### Prompt
Where the records contain images, omit them, and repeat everything else word for word.

### Records for the task
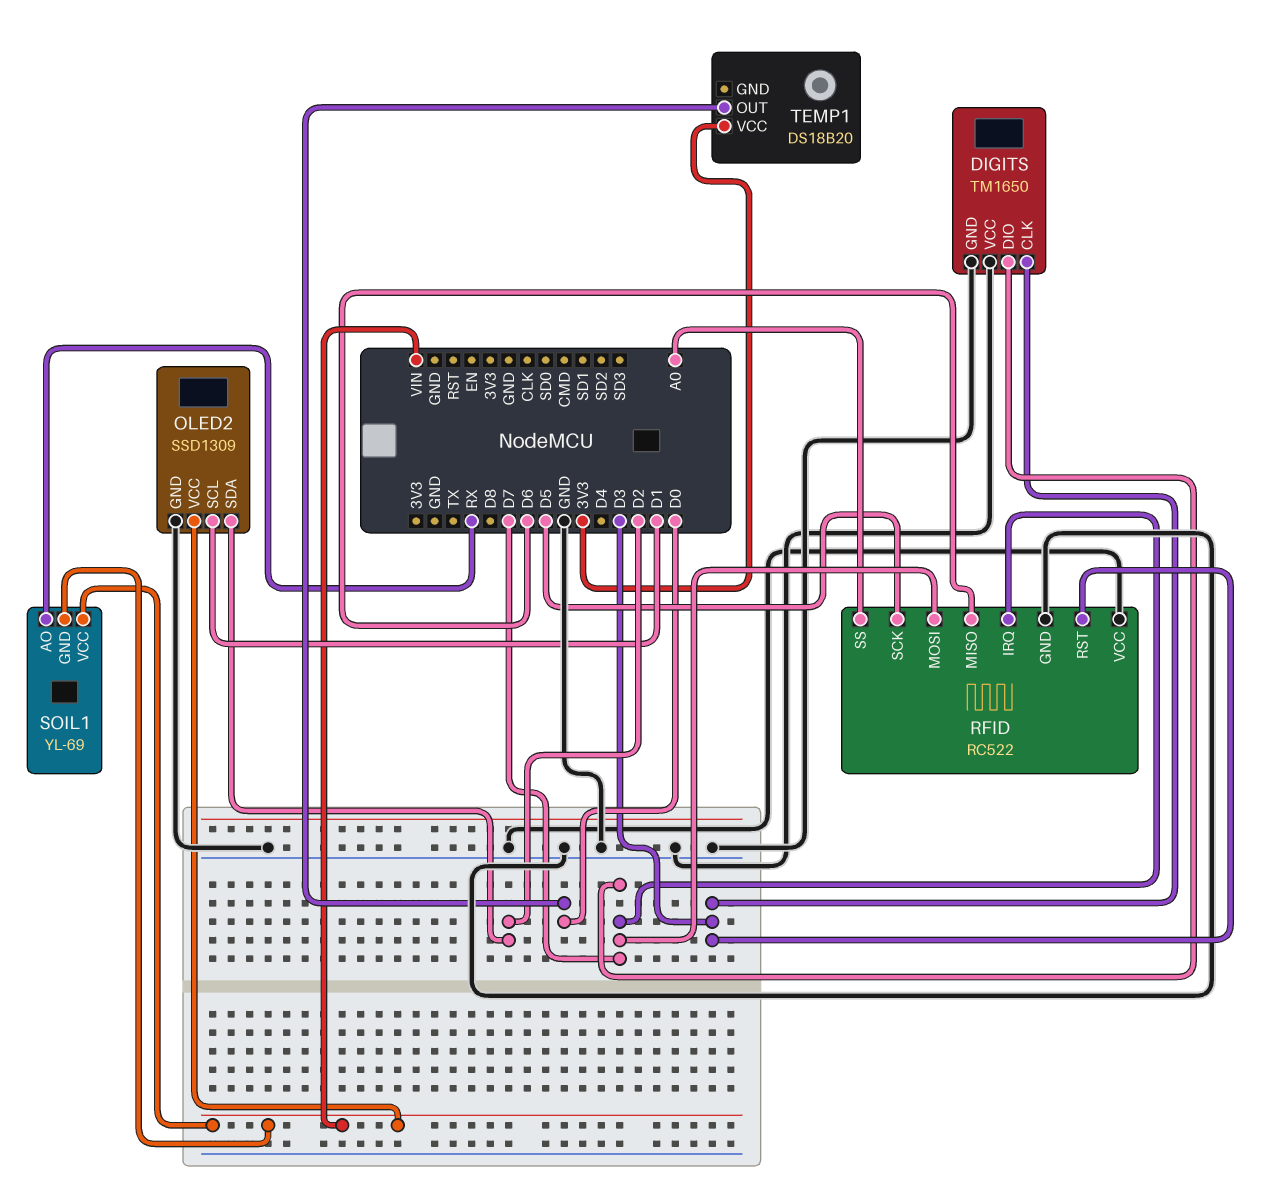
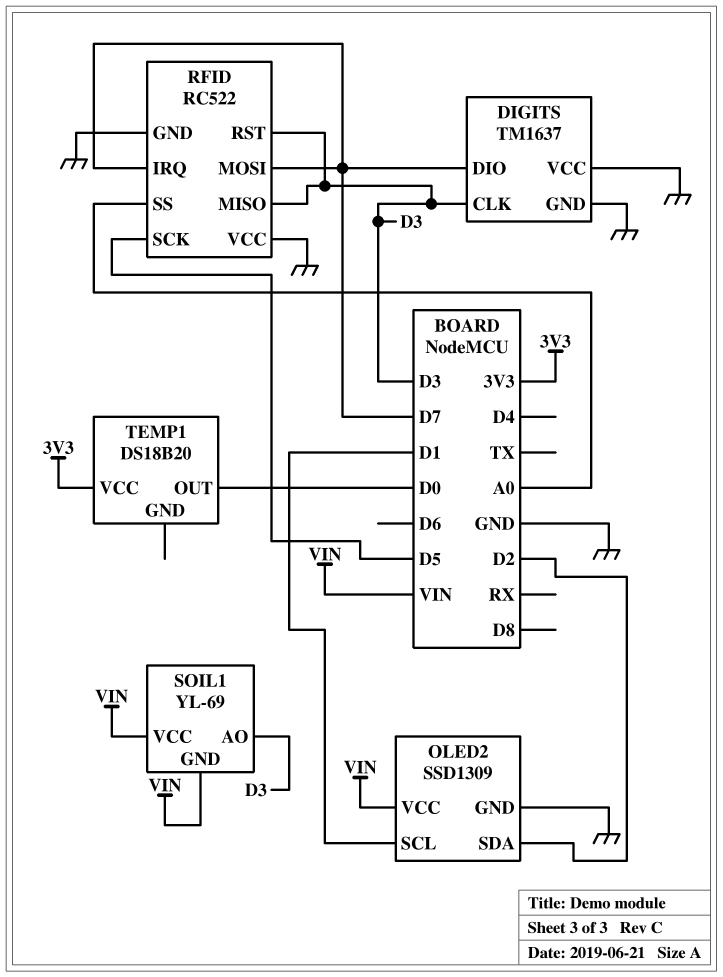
DIGITS: TM1650 -> TM1637
RFID pin MISO: D6 -> D3
SOIL1 pin AO: RX -> D3

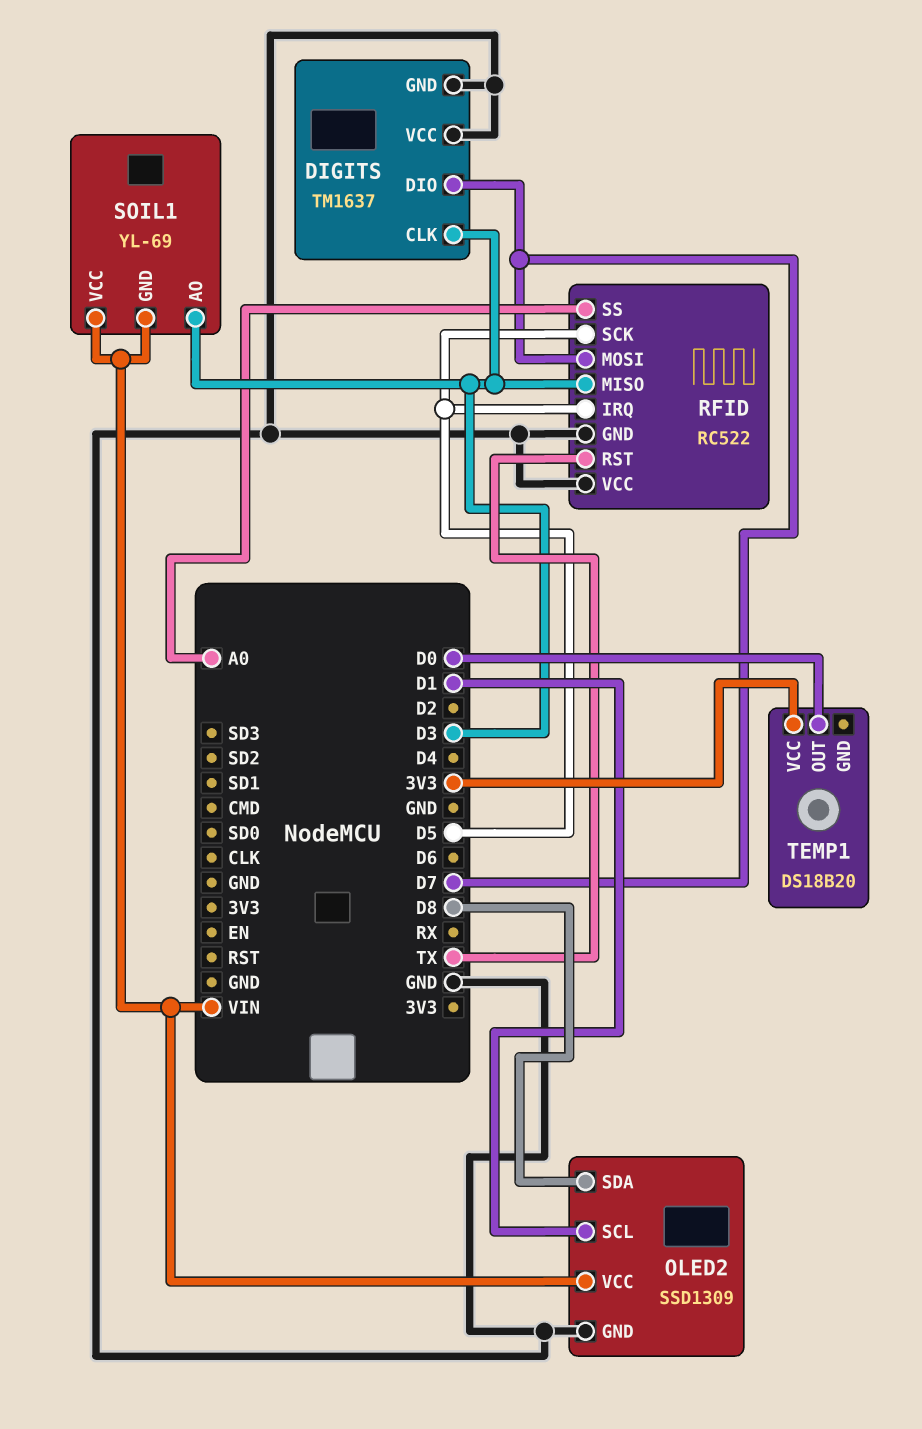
OLED2 pin SDA: D2 -> D8
RFID pin IRQ: D7 -> D5
RFID pin RST: D3 -> TX

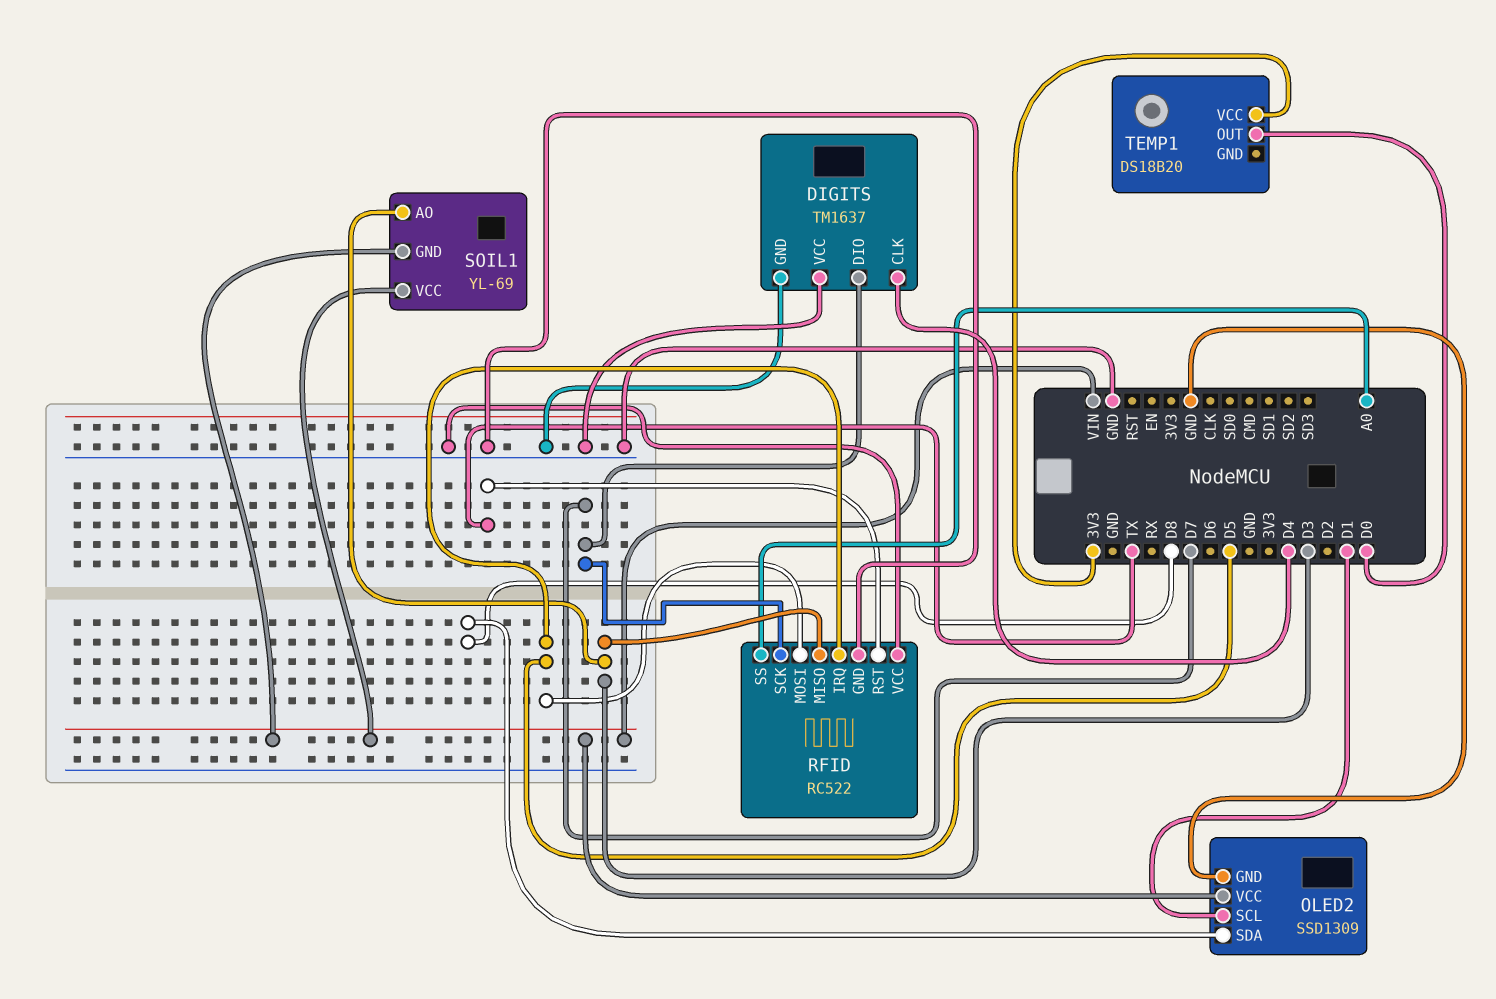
DIGITS pin CLK: D3 -> D4
RFID pin MOSI: D7 -> D5
RFID pin SCK: D5 -> D7

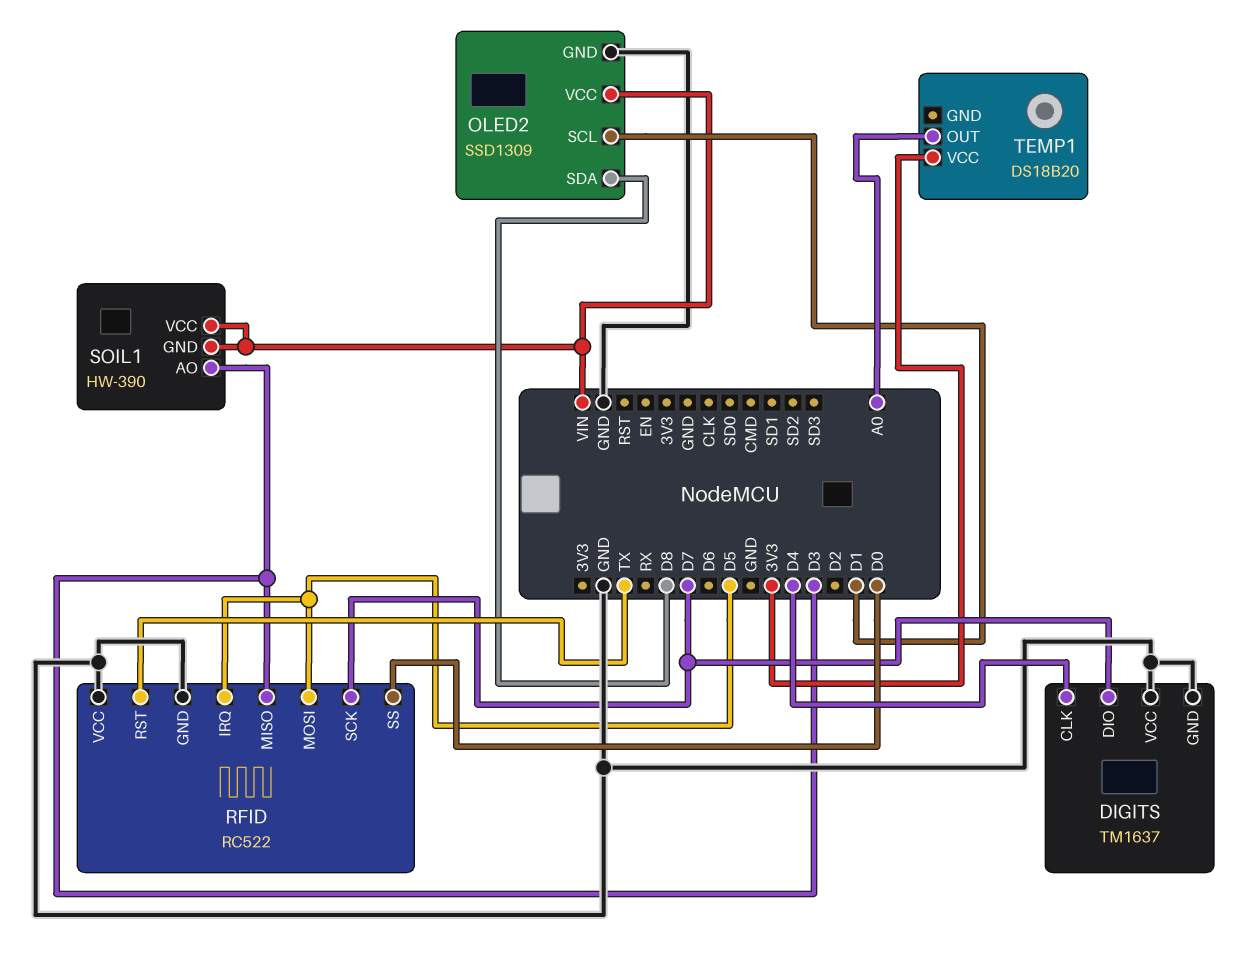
RFID pin SS: A0 -> D0
SOIL1: YL-69 -> HW-390
TEMP1 pin OUT: D0 -> A0

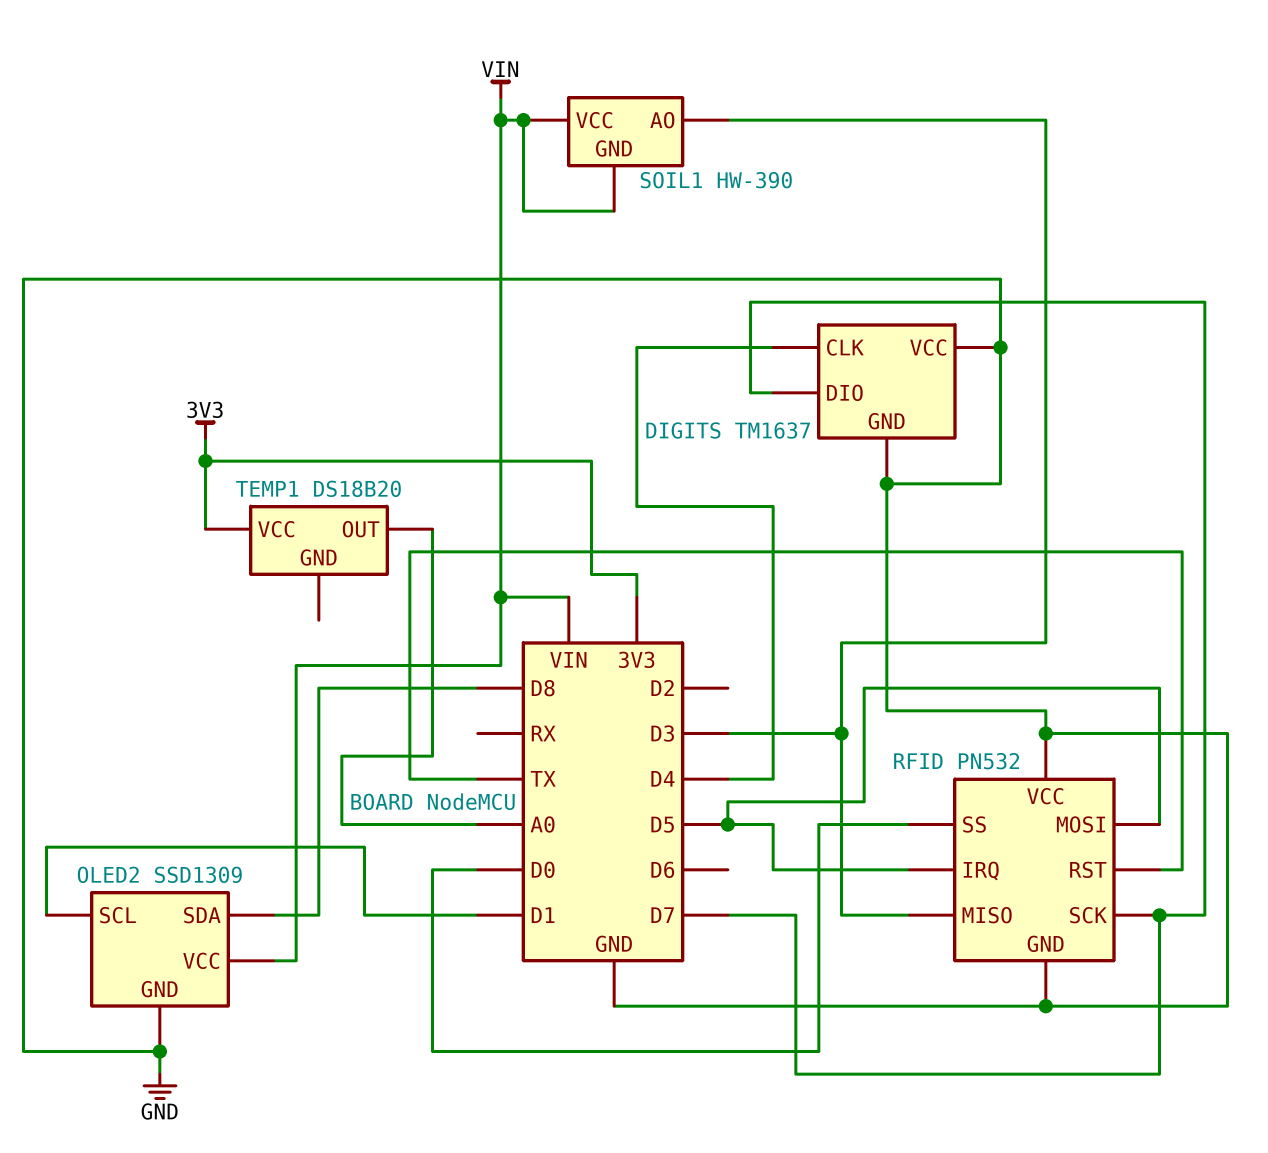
RFID: RC522 -> PN532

### Exercise output
DIGITS: TM1650 -> TM1637
RFID pin MISO: D6 -> D3
SOIL1 pin AO: RX -> D3

OLED2 pin SDA: D2 -> D8
RFID pin IRQ: D7 -> D5
RFID pin RST: D3 -> TX

DIGITS pin CLK: D3 -> D4
RFID pin MOSI: D7 -> D5
RFID pin SCK: D5 -> D7

RFID pin SS: A0 -> D0
SOIL1: YL-69 -> HW-390
TEMP1 pin OUT: D0 -> A0

RFID: RC522 -> PN532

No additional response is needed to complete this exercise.